*** Exercise data

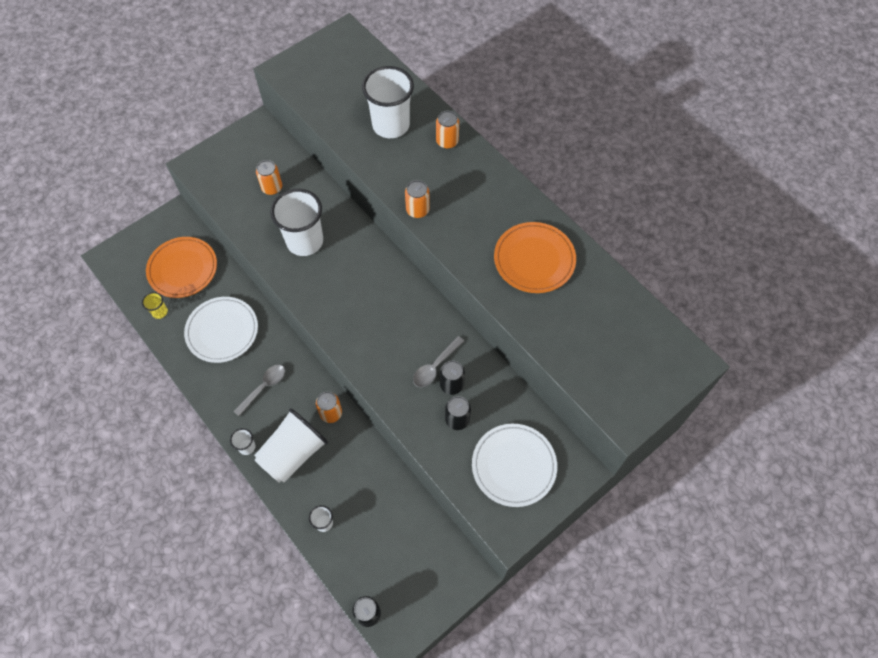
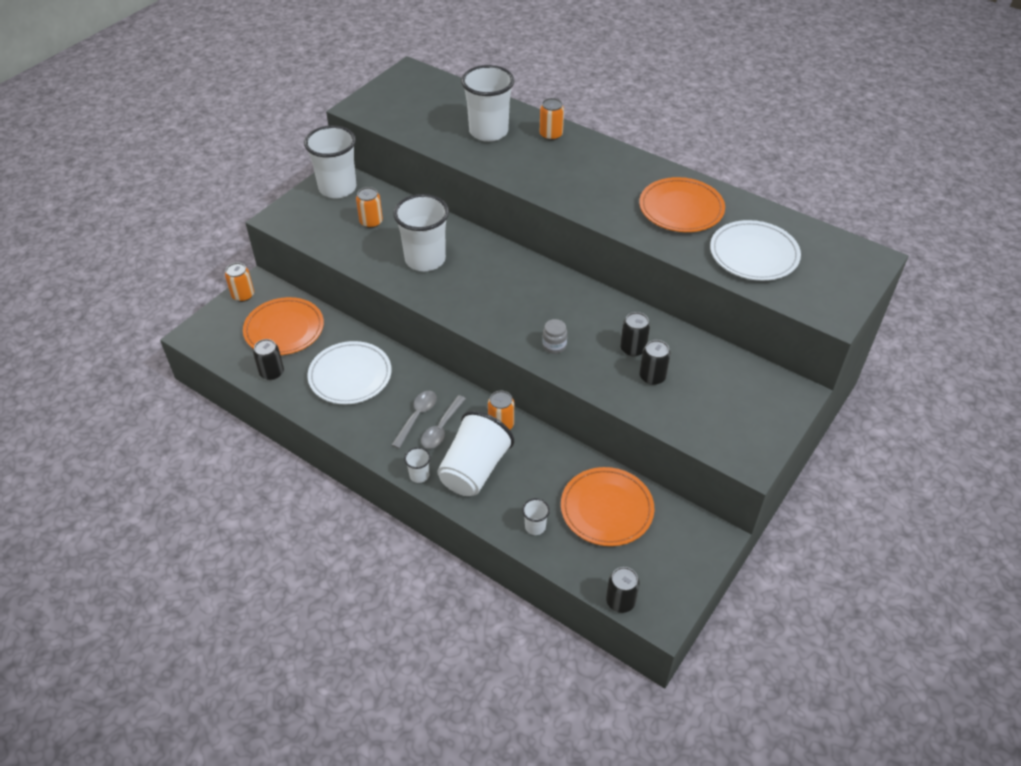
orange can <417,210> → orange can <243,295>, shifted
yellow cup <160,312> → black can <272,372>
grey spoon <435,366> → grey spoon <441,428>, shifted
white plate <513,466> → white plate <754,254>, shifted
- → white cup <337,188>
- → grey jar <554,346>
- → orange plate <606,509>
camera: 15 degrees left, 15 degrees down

******

**Work instructions**
Print the full listing above exactly. Pictures stay out of the copy.

**Task response**
orange can <417,210> → orange can <243,295>, shifted
yellow cup <160,312> → black can <272,372>
grey spoon <435,366> → grey spoon <441,428>, shifted
white plate <513,466> → white plate <754,254>, shifted
- → white cup <337,188>
- → grey jar <554,346>
- → orange plate <606,509>
camera: 15 degrees left, 15 degrees down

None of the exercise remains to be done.